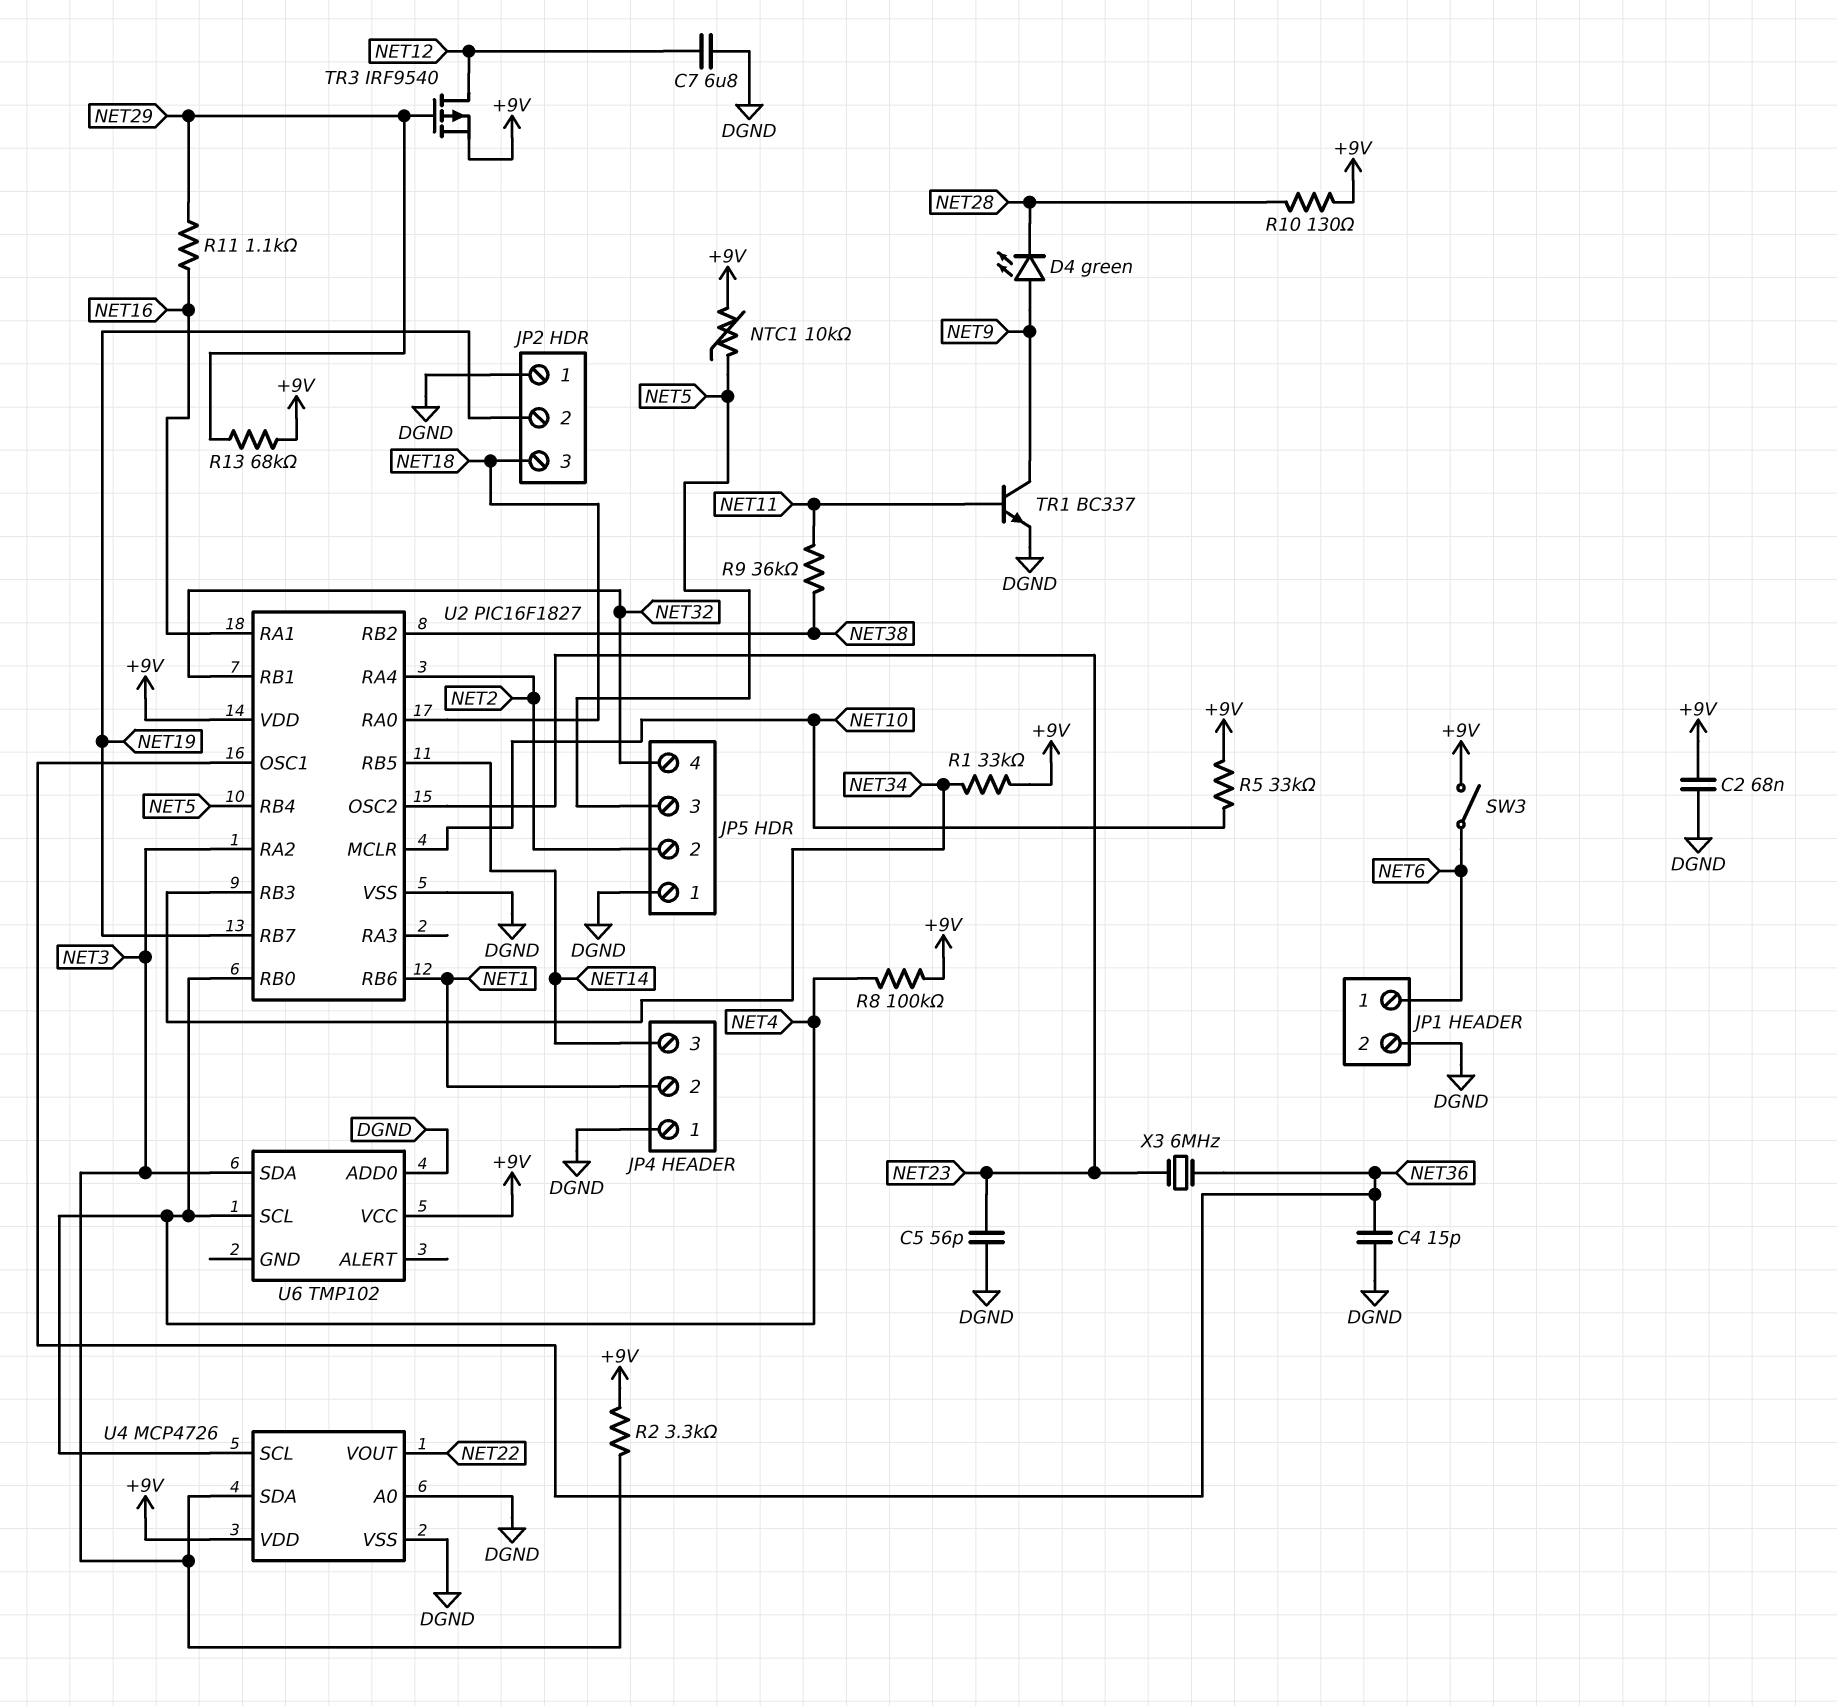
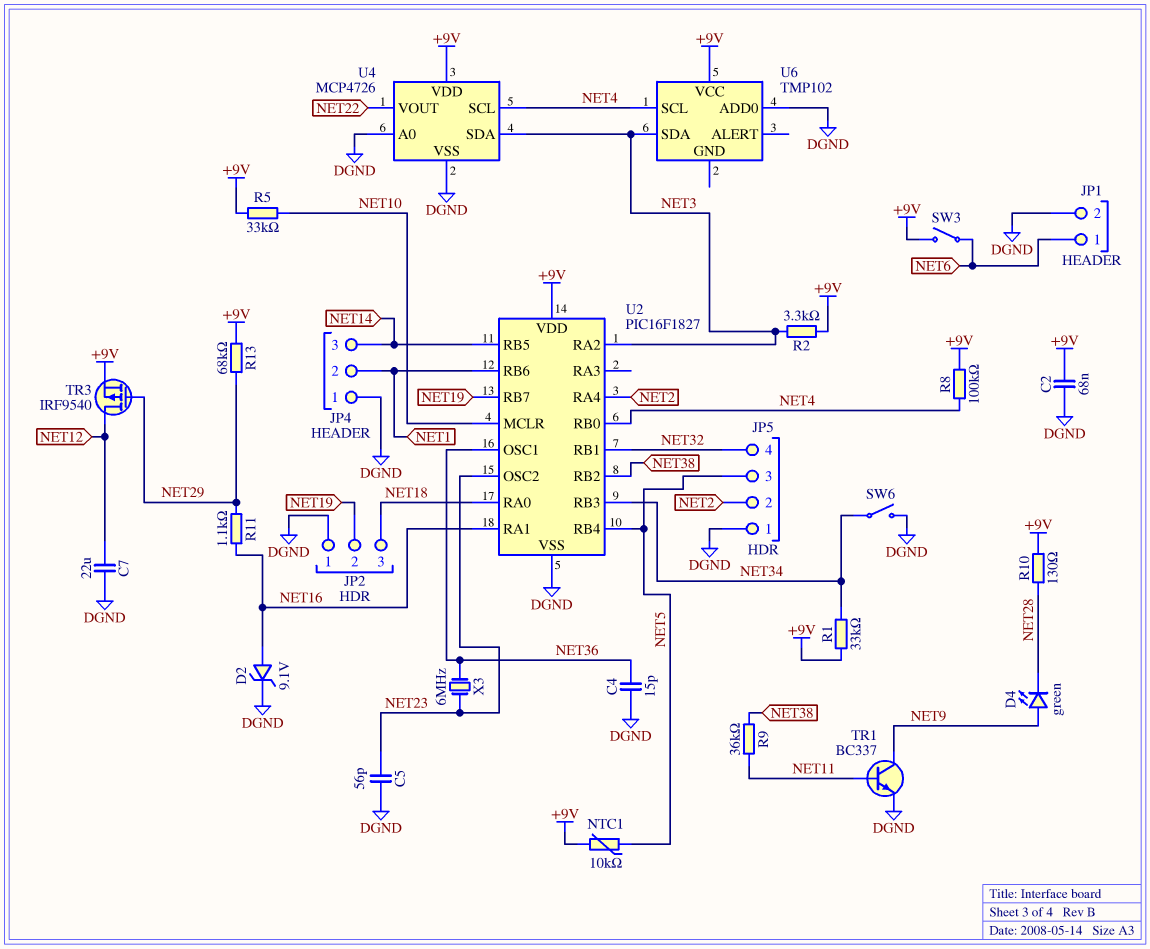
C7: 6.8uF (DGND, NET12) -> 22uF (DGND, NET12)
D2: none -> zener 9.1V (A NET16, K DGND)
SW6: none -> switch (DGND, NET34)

================================

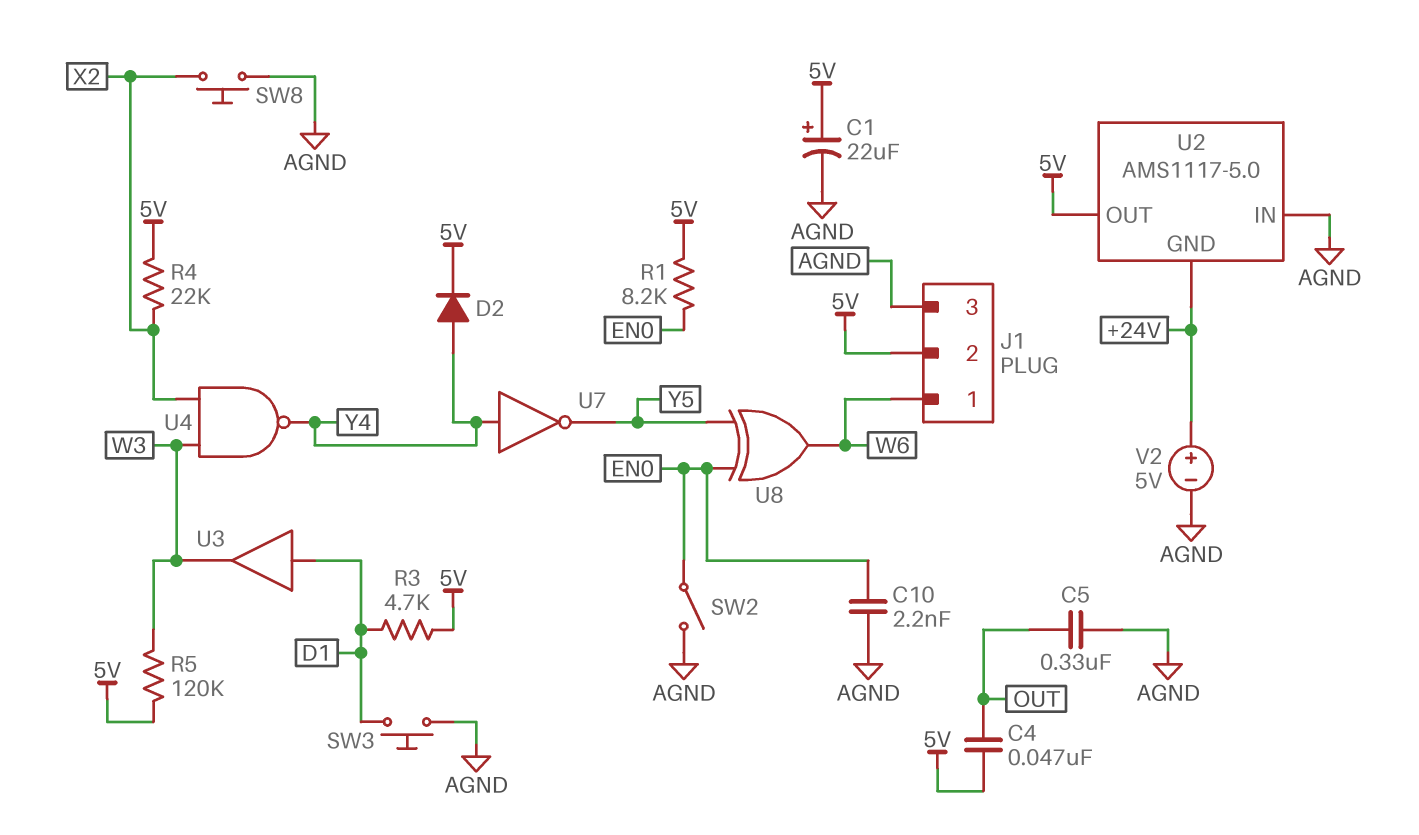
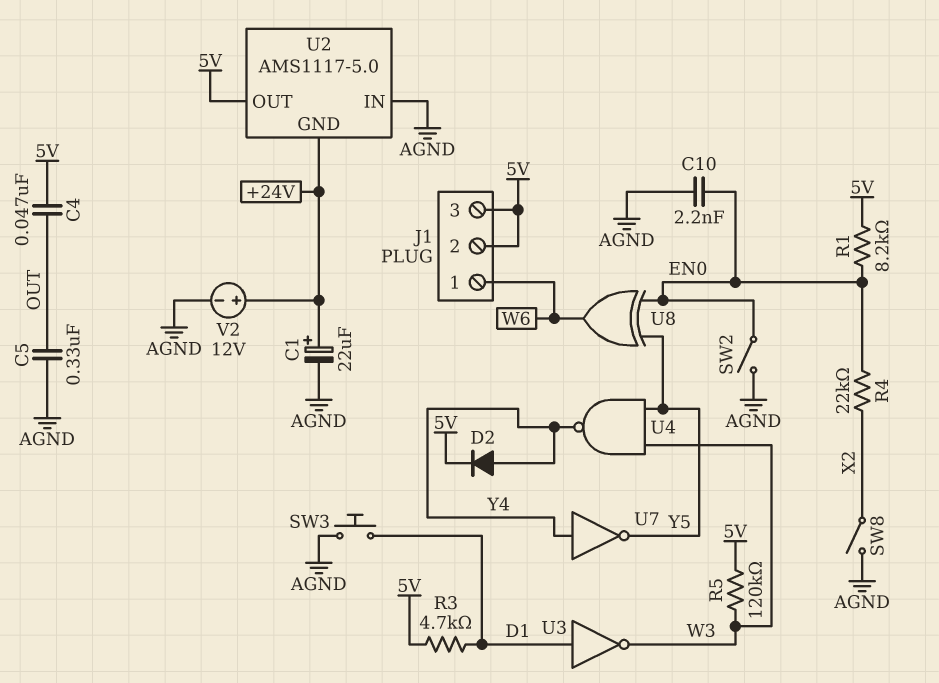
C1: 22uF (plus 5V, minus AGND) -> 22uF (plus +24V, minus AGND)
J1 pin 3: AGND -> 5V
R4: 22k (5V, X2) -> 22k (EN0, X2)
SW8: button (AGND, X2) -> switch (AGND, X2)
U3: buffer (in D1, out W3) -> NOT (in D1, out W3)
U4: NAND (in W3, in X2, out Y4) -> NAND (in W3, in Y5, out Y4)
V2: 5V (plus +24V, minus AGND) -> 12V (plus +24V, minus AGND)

================================

### YOUR INSTRUCTIONS
Precisely the lines between those holding "C1: 22uF (plus" and "V2: 5V (plus", inclusive, are to be reproduced from the listing above, with nothing added.

### RESPONSE TO THE TASK
C1: 22uF (plus 5V, minus AGND) -> 22uF (plus +24V, minus AGND)
J1 pin 3: AGND -> 5V
R4: 22k (5V, X2) -> 22k (EN0, X2)
SW8: button (AGND, X2) -> switch (AGND, X2)
U3: buffer (in D1, out W3) -> NOT (in D1, out W3)
U4: NAND (in W3, in X2, out Y4) -> NAND (in W3, in Y5, out Y4)
V2: 5V (plus +24V, minus AGND) -> 12V (plus +24V, minus AGND)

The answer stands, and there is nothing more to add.